+++ Exercise data +++
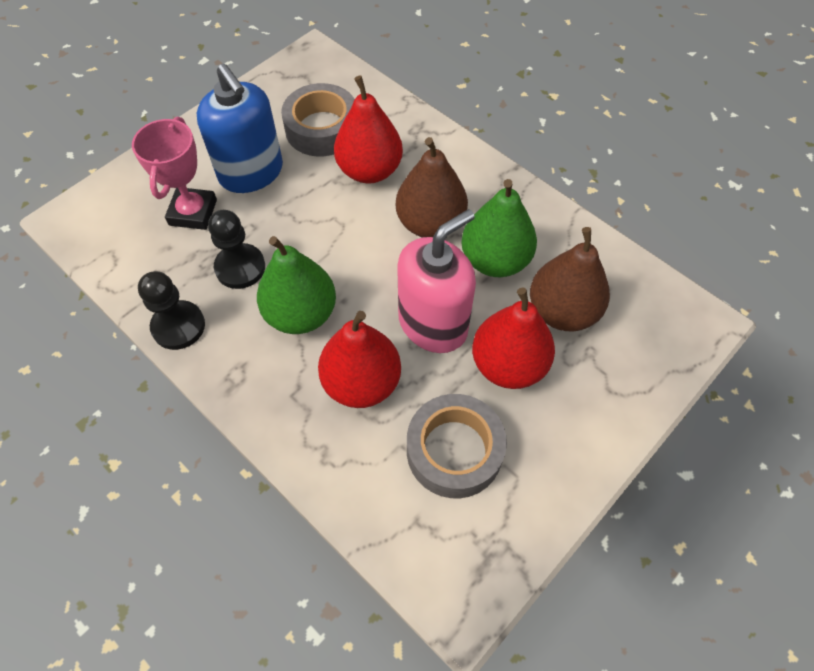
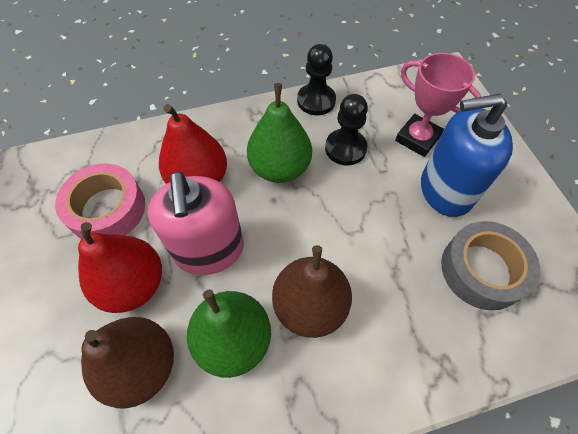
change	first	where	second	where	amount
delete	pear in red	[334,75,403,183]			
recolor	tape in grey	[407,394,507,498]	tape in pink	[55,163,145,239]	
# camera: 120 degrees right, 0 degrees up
+++
Problem >>
Repeat the material exactly and drop each image.

Finished task >>
change	first	where	second	where	amount
delete	pear in red	[334,75,403,183]			
recolor	tape in grey	[407,394,507,498]	tape in pink	[55,163,145,239]	
# camera: 120 degrees right, 0 degrees up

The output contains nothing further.